Data records =>
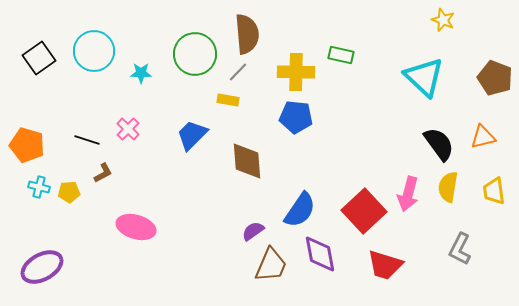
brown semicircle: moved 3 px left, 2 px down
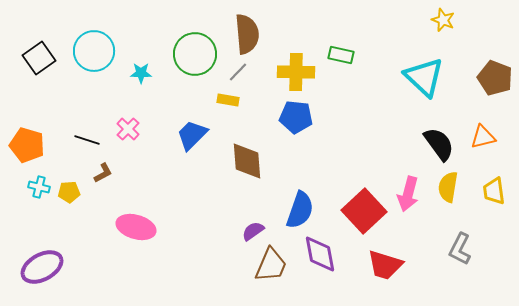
blue semicircle: rotated 15 degrees counterclockwise
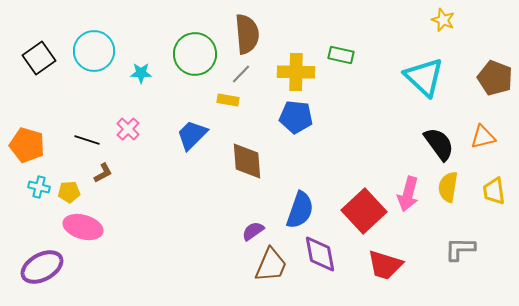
gray line: moved 3 px right, 2 px down
pink ellipse: moved 53 px left
gray L-shape: rotated 64 degrees clockwise
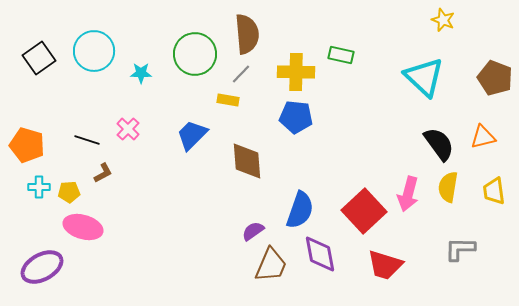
cyan cross: rotated 15 degrees counterclockwise
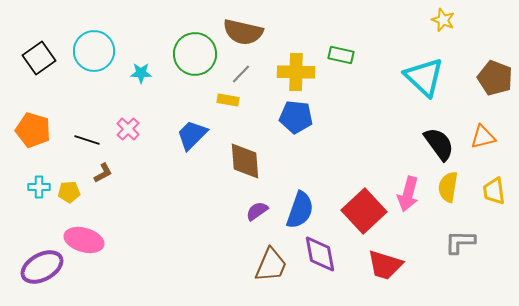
brown semicircle: moved 4 px left, 2 px up; rotated 108 degrees clockwise
orange pentagon: moved 6 px right, 15 px up
brown diamond: moved 2 px left
pink ellipse: moved 1 px right, 13 px down
purple semicircle: moved 4 px right, 20 px up
gray L-shape: moved 7 px up
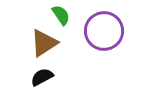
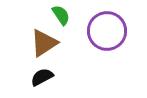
purple circle: moved 3 px right
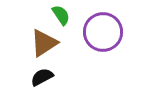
purple circle: moved 4 px left, 1 px down
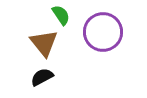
brown triangle: rotated 36 degrees counterclockwise
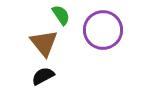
purple circle: moved 2 px up
black semicircle: moved 1 px right, 1 px up
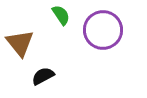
brown triangle: moved 24 px left
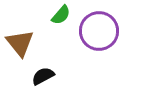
green semicircle: rotated 75 degrees clockwise
purple circle: moved 4 px left, 1 px down
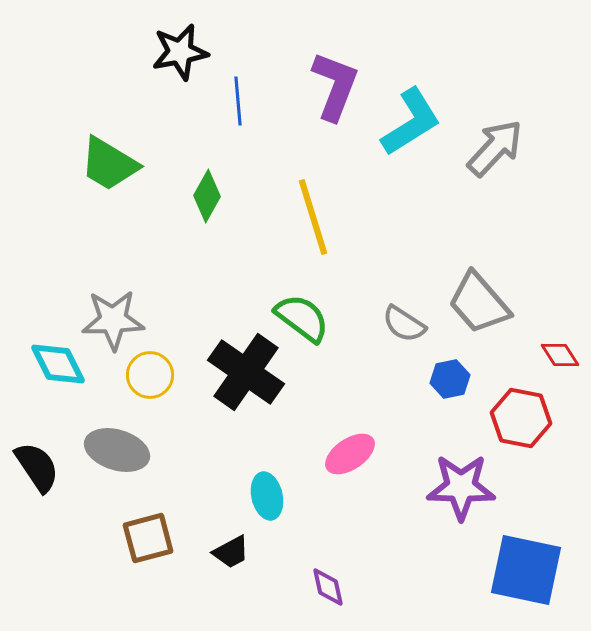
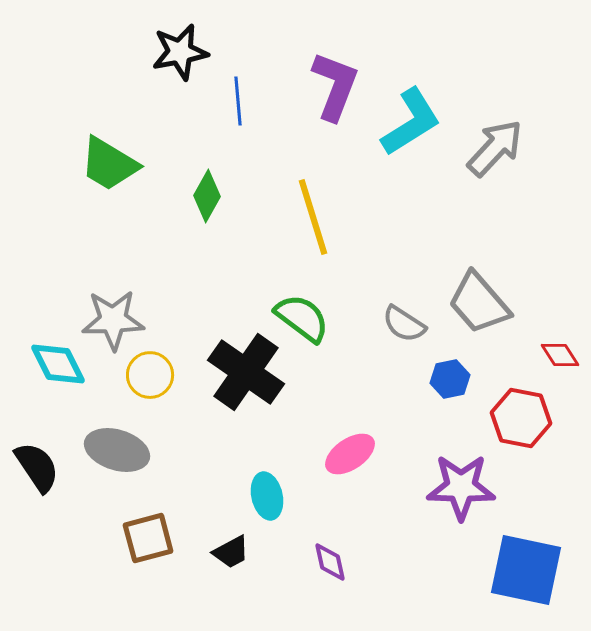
purple diamond: moved 2 px right, 25 px up
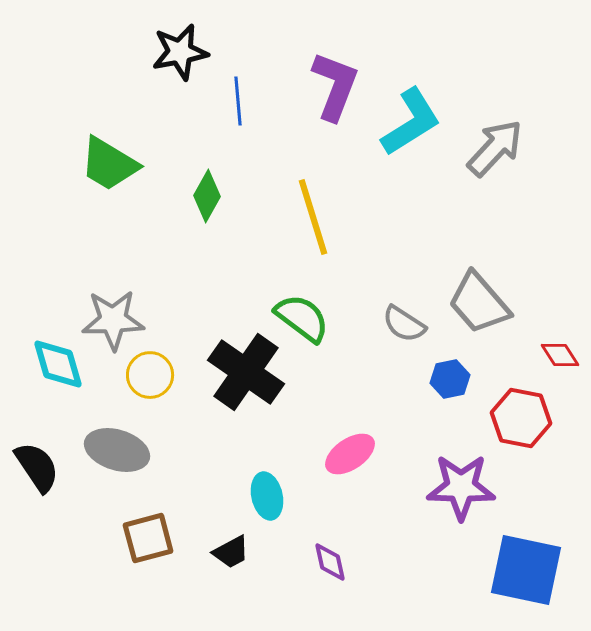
cyan diamond: rotated 10 degrees clockwise
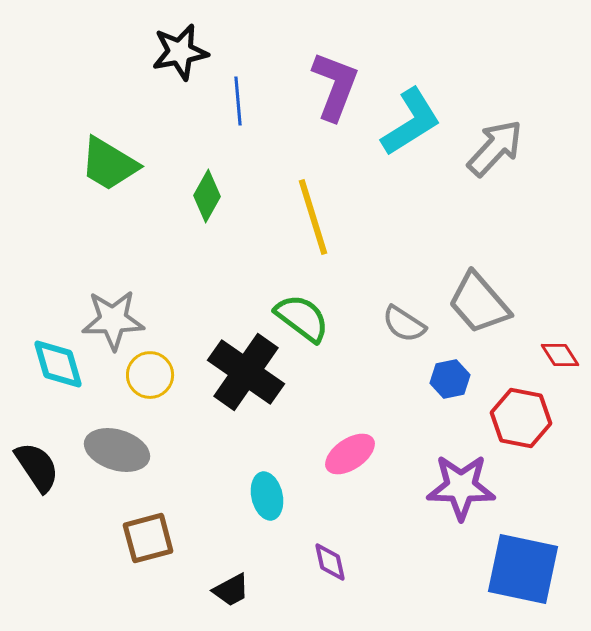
black trapezoid: moved 38 px down
blue square: moved 3 px left, 1 px up
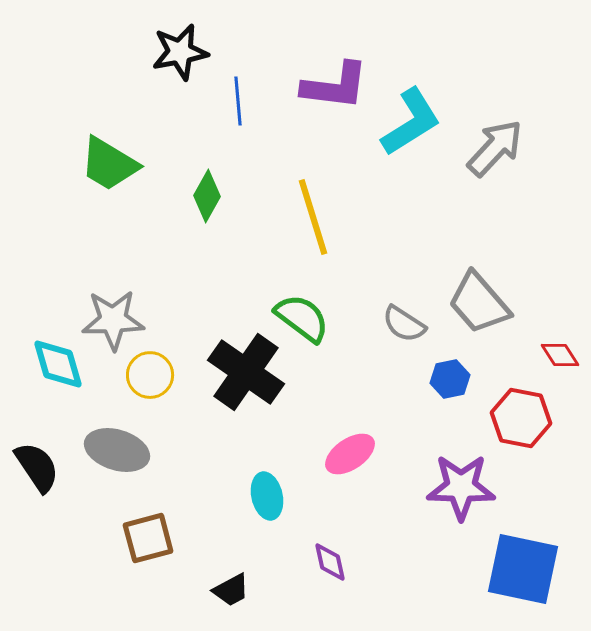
purple L-shape: rotated 76 degrees clockwise
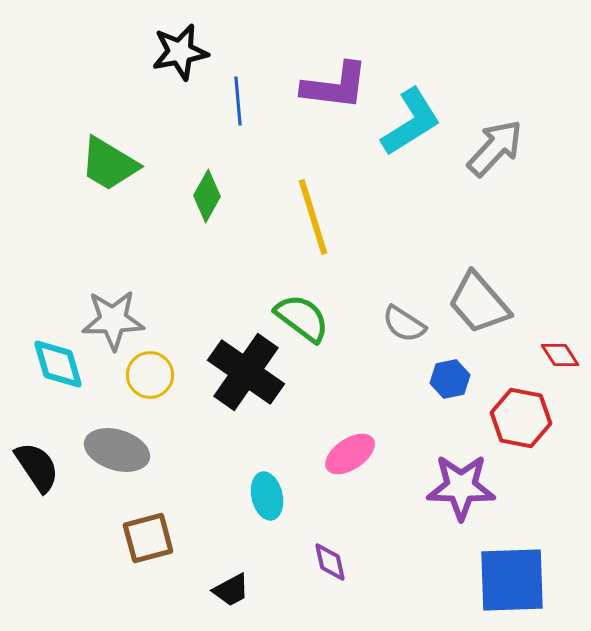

Exercise prompt => Please count the lines above that contain the string "gray", with case counting, and give only the number.

Solution to the problem => 3